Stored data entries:
· · ·
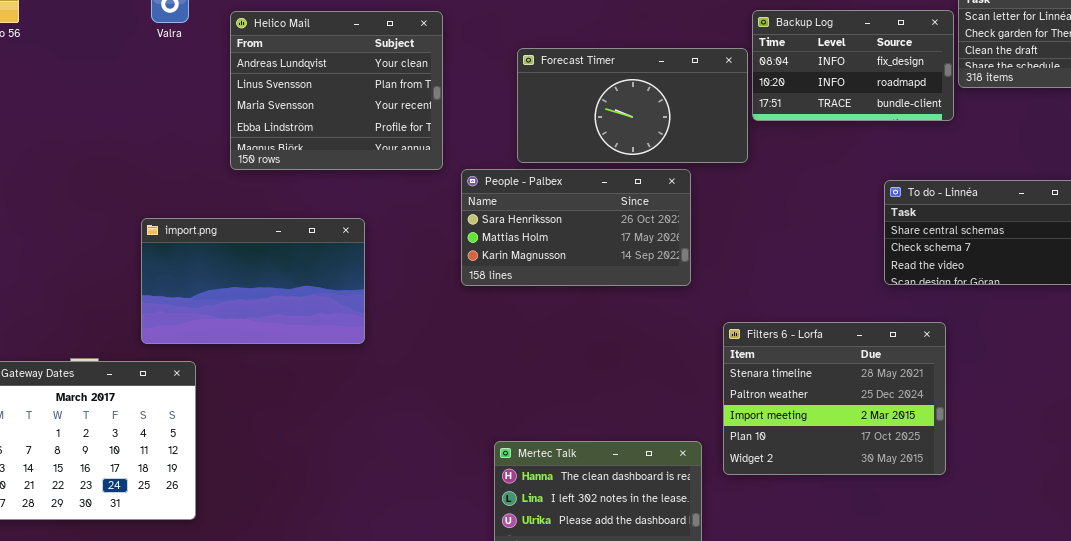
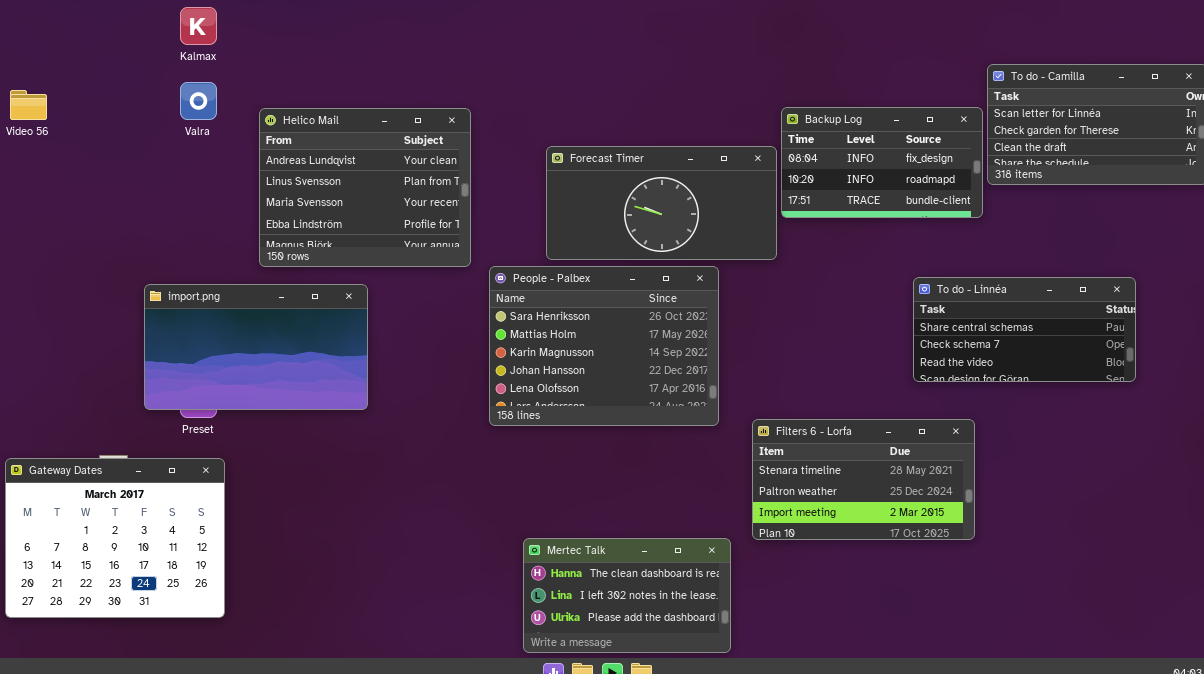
People - Palbex: [461,169,691,286] -> [489,266,719,426], resized
import.png: [141,218,365,344] -> [144,284,368,410], moved
Filters 6 - Lorfa: [723,322,946,475] -> [752,419,975,540], resized

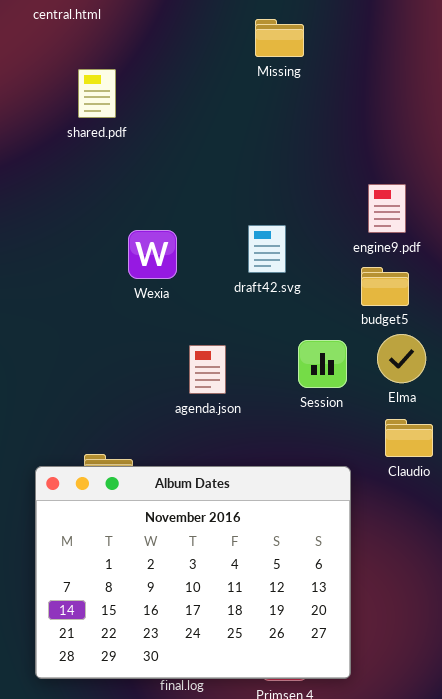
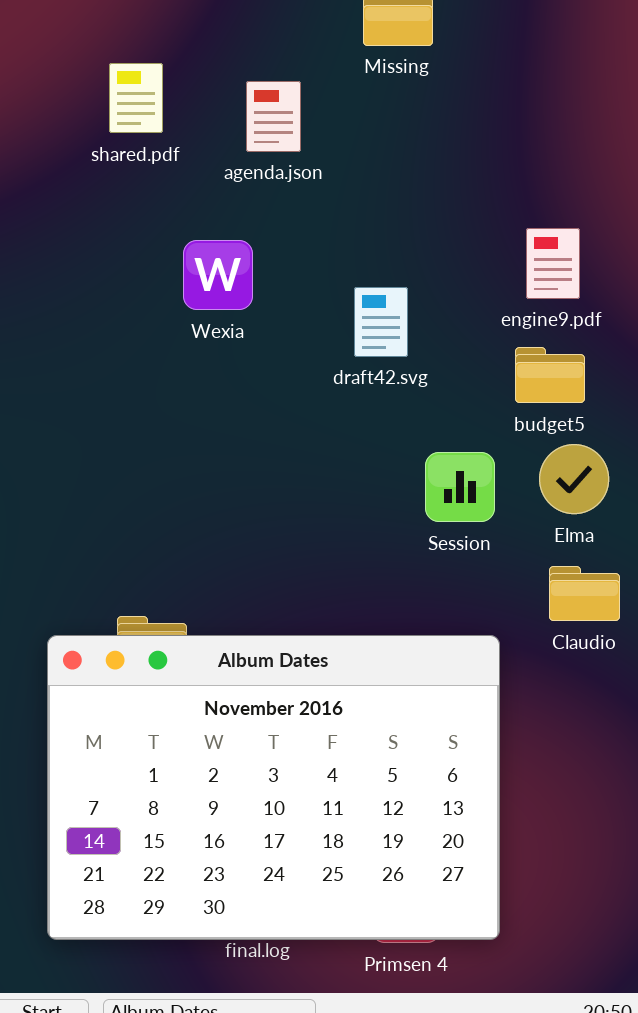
Wexia: [128,230,177,279] -> [183,240,253,310], moved
agenda.json: [189,345,226,394] -> [246,81,301,152], moved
· · ·
Set down only the lines running from the line with "import.png: [141,218,365,344] ->" to the end of the entries, inclusive; omit every picture.

§ REPLY TO THE TASK:
import.png: [141,218,365,344] -> [144,284,368,410], moved
Filters 6 - Lorfa: [723,322,946,475] -> [752,419,975,540], resized

Wexia: [128,230,177,279] -> [183,240,253,310], moved
agenda.json: [189,345,226,394] -> [246,81,301,152], moved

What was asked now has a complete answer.